Records for the exercise:
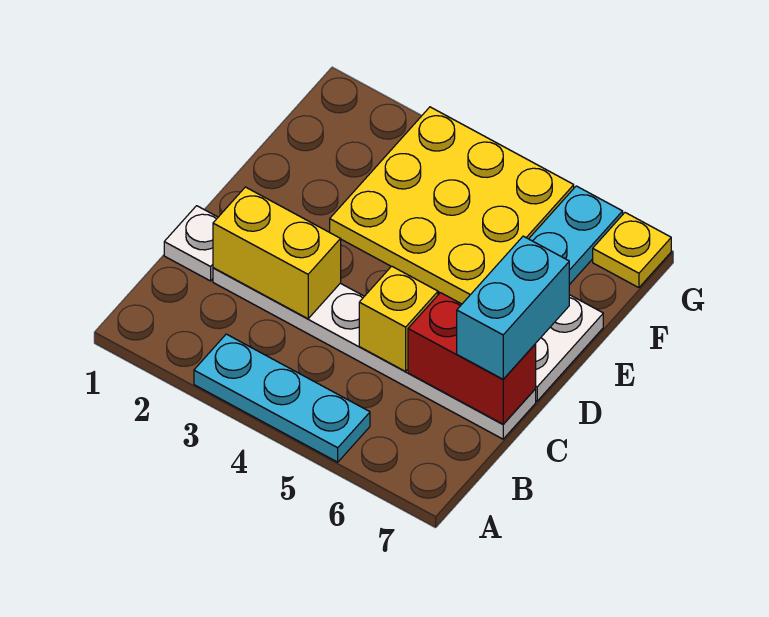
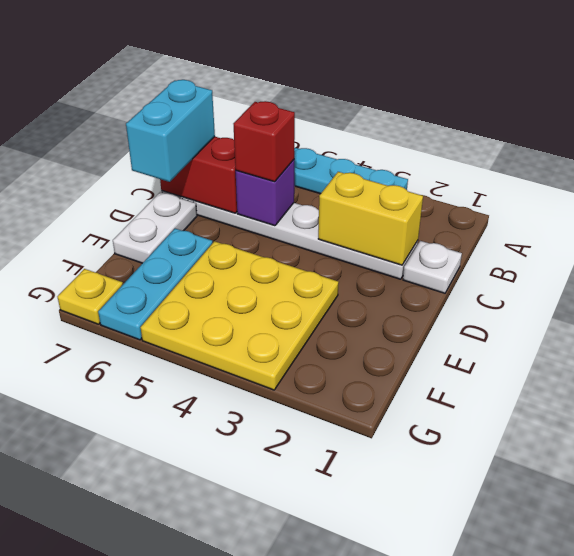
yellow brick C5 level 2 -> purple brick C5 level 2
none -> red brick C5 level 3

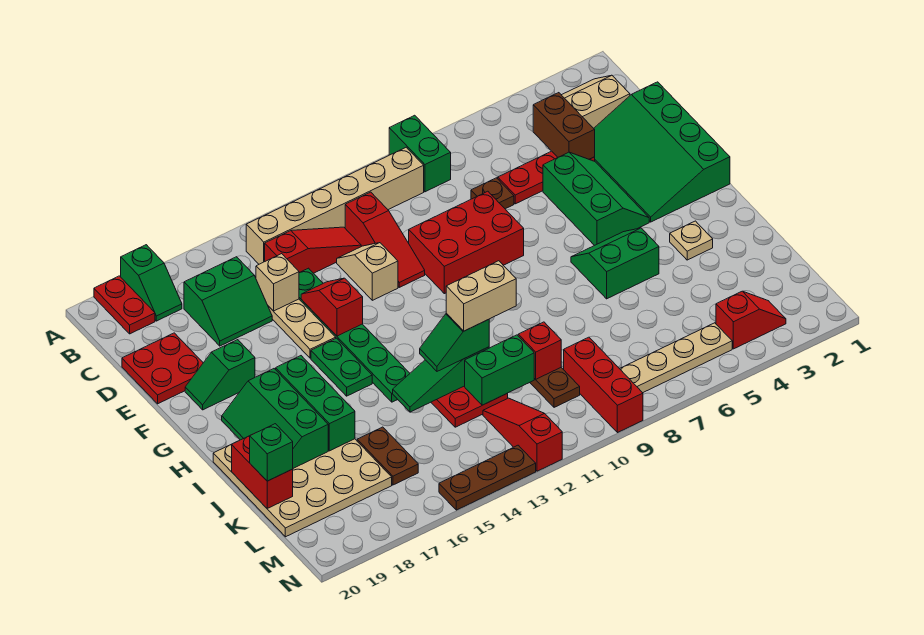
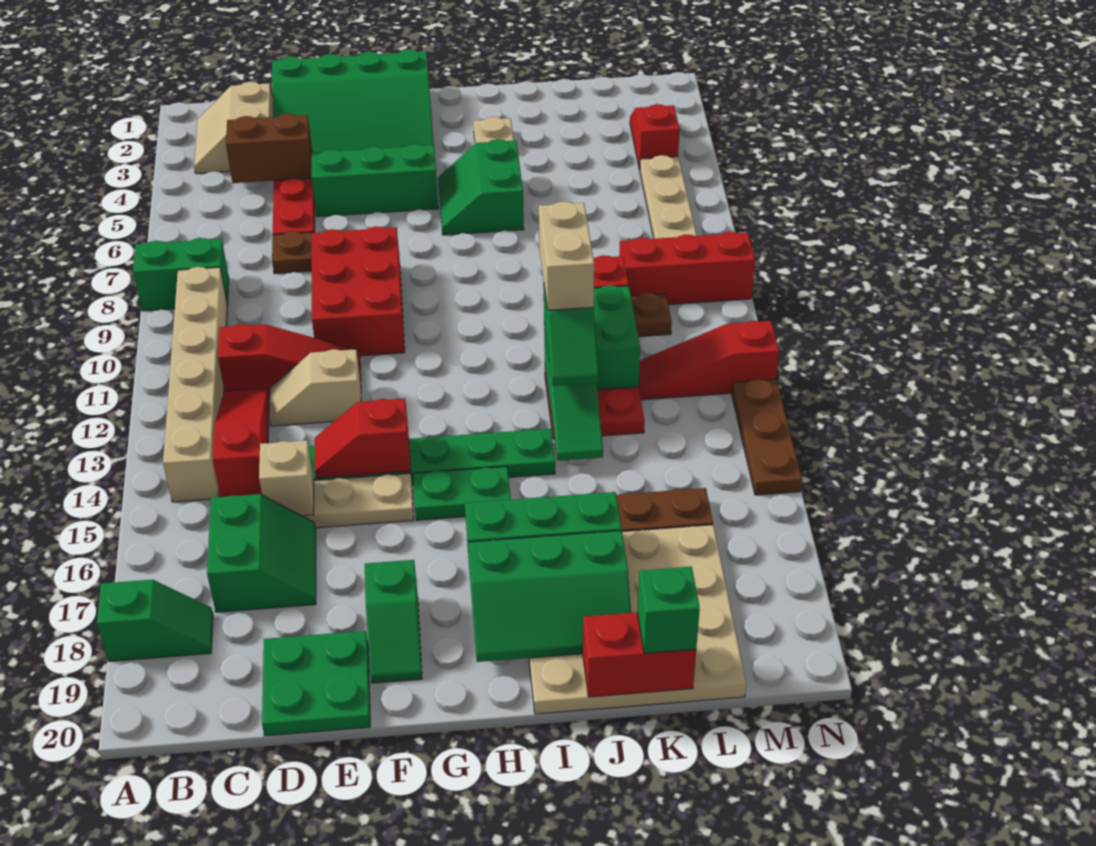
red plate A19:B19 level 1 -> none
red plate D19:E20 level 1 -> green plate D19:E20 level 1

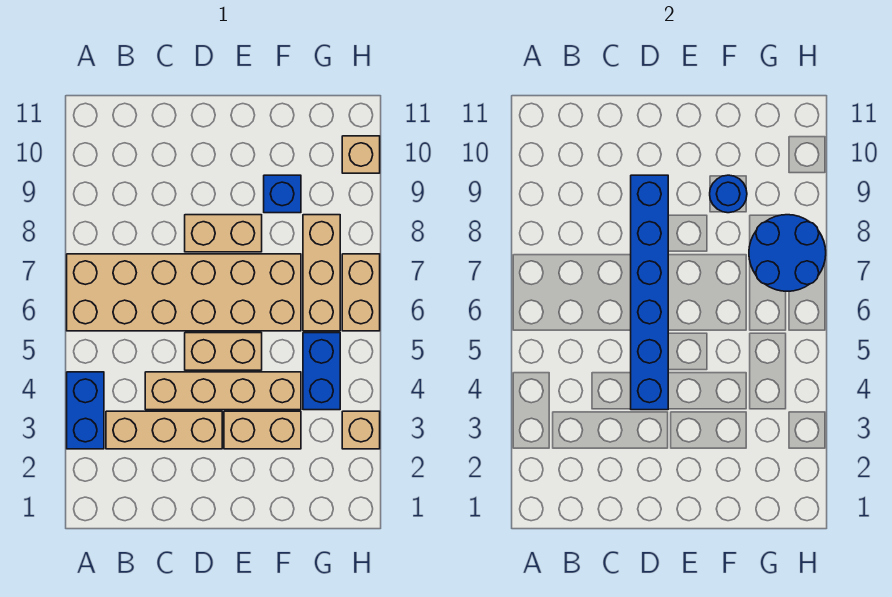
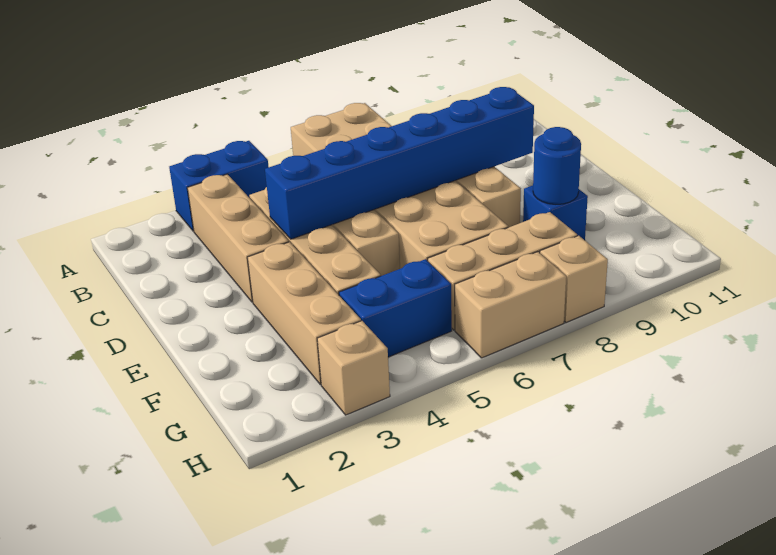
tan brick E3:F3 level 1 -> tan brick E3:G3 level 1
blue round brick G7:H8 level 2 -> none
tan brick H10 level 1 -> tan brick H8 level 1

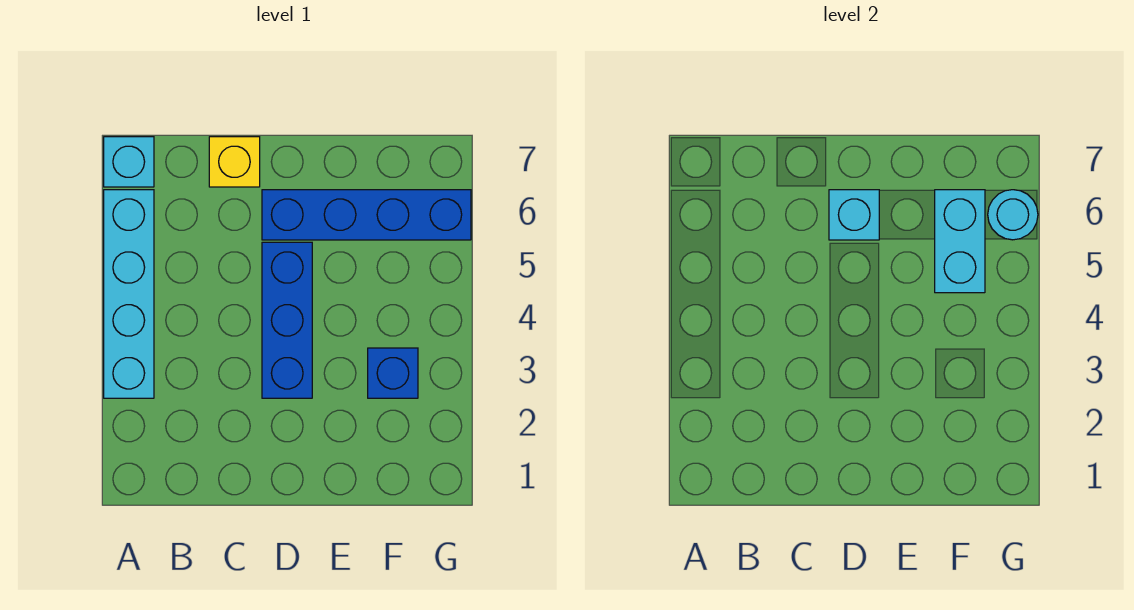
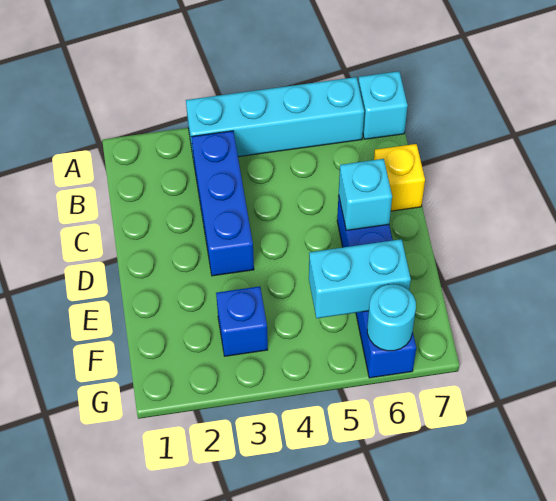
blue brick D3:D5 level 1 -> blue brick B3:D3 level 1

Task brief:
Read through the listing and copy each line in which the word "none" occurs.

Result for this task:
none -> red brick C5 level 3
red plate A19:B19 level 1 -> none
blue round brick G7:H8 level 2 -> none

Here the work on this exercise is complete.